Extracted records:

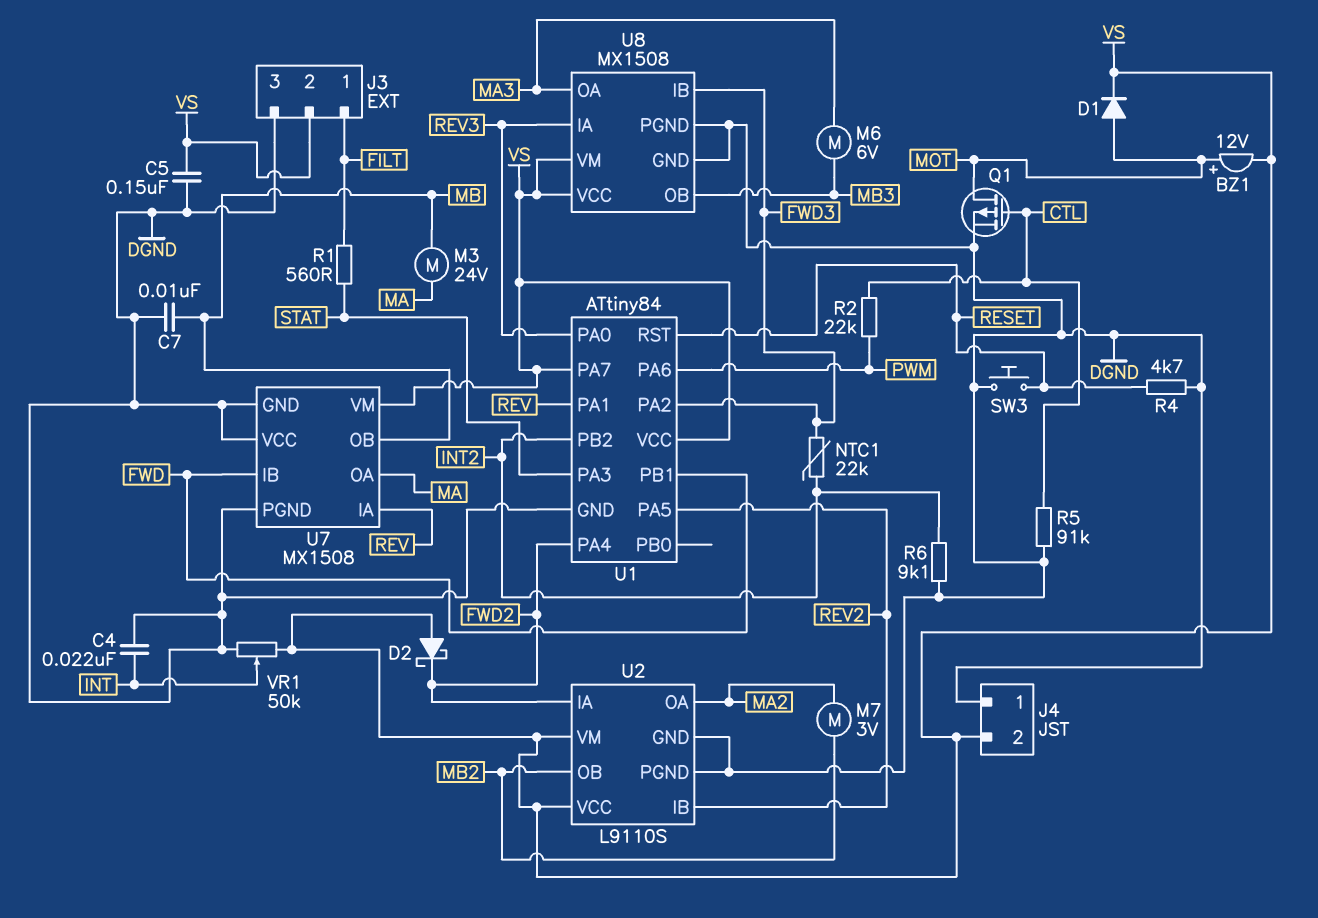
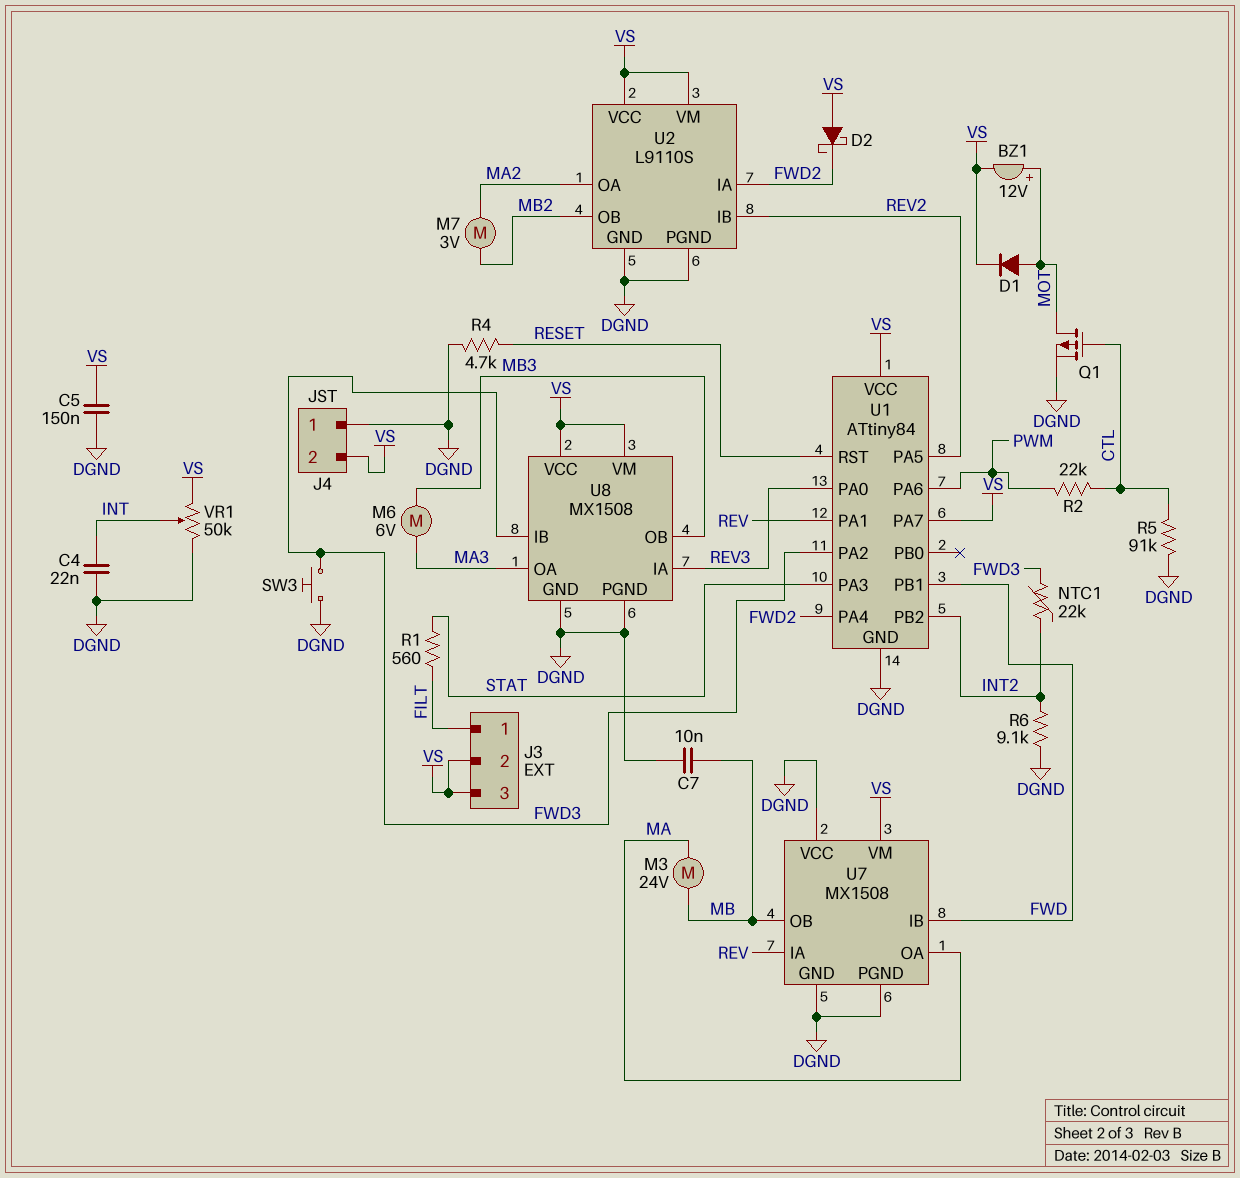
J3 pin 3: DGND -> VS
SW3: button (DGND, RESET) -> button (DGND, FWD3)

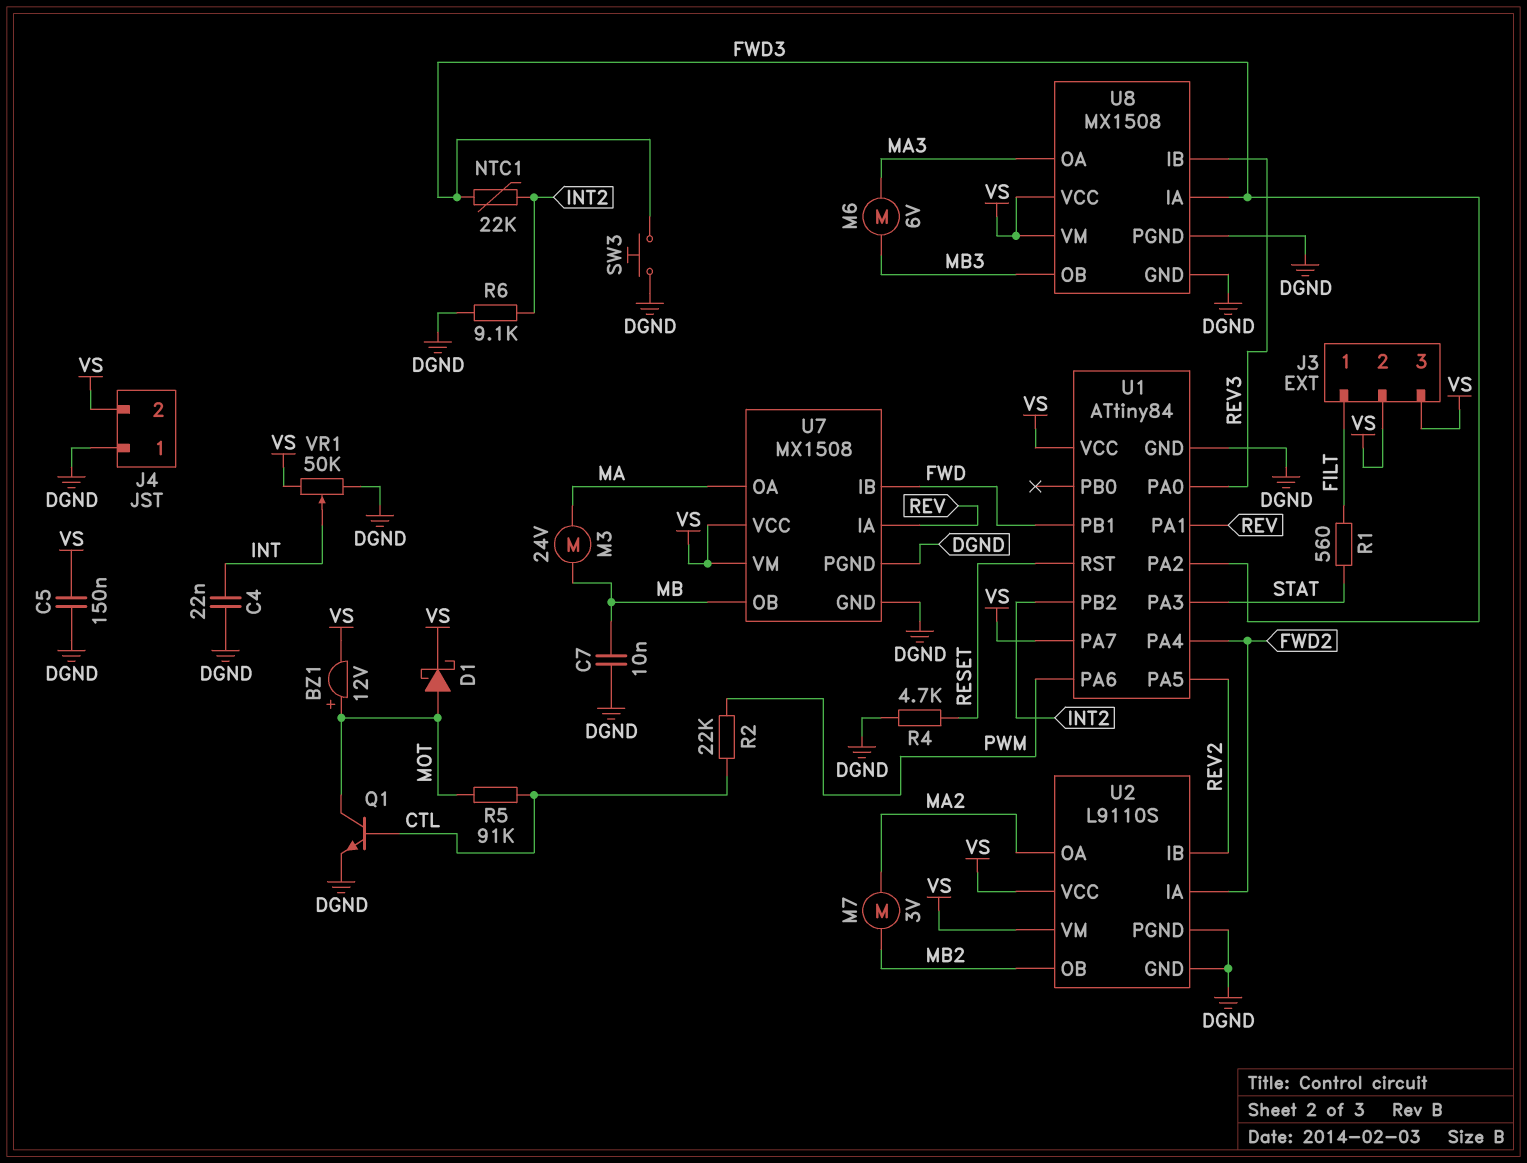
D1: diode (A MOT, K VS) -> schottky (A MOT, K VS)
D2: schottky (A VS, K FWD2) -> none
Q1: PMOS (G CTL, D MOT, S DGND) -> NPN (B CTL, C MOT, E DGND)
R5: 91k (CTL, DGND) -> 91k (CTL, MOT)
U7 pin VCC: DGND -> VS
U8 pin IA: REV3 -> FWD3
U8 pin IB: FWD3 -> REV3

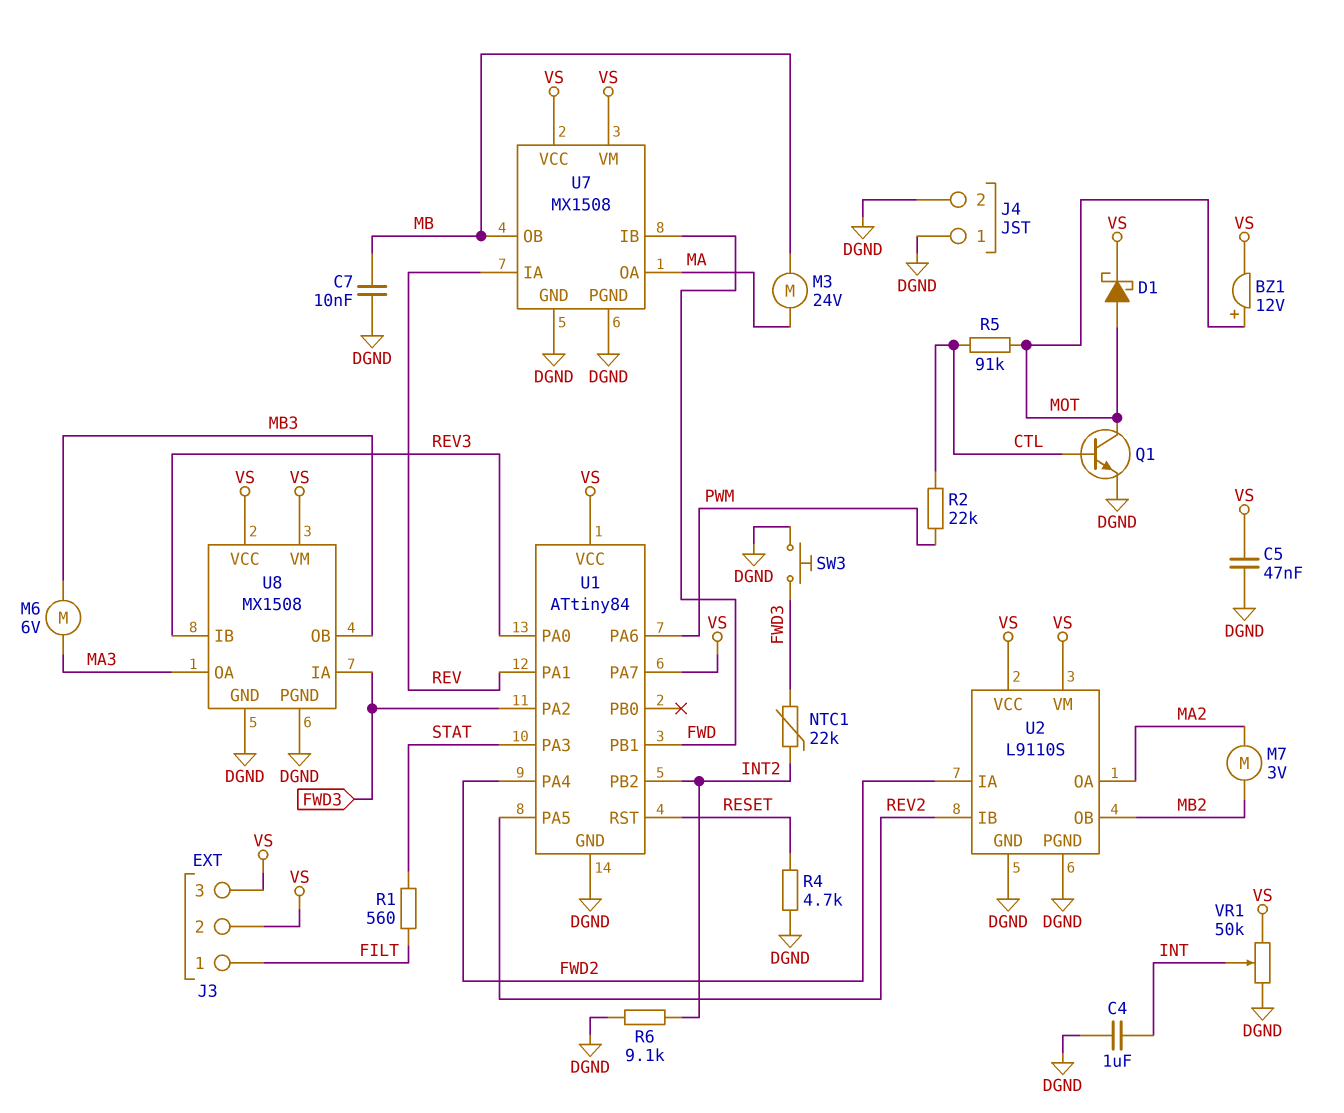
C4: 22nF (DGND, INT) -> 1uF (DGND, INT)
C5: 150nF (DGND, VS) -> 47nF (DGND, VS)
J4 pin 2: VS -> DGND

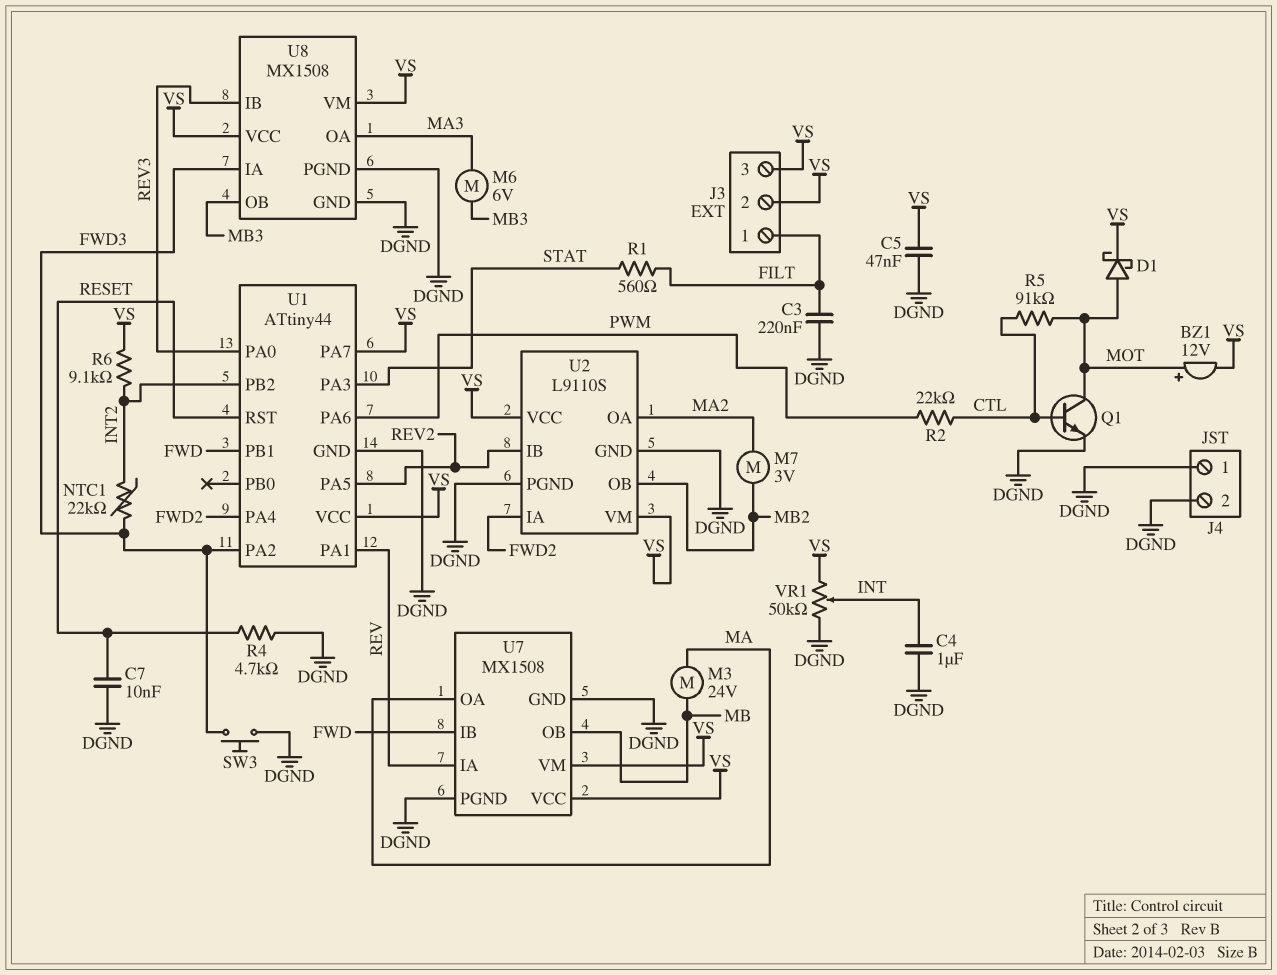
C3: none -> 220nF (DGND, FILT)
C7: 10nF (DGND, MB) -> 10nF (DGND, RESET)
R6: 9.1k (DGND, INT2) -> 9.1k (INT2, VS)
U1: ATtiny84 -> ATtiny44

• **TASK DETAILS**: Nothing but the lines from the one containing "U8 pin IB: FWD3 -> REV3" through the end of the entries is to be retyped, exactly as written and without pictures.

• **OUTPUT FOR THIS TASK**:
U8 pin IB: FWD3 -> REV3

C4: 22nF (DGND, INT) -> 1uF (DGND, INT)
C5: 150nF (DGND, VS) -> 47nF (DGND, VS)
J4 pin 2: VS -> DGND

C3: none -> 220nF (DGND, FILT)
C7: 10nF (DGND, MB) -> 10nF (DGND, RESET)
R6: 9.1k (DGND, INT2) -> 9.1k (INT2, VS)
U1: ATtiny84 -> ATtiny44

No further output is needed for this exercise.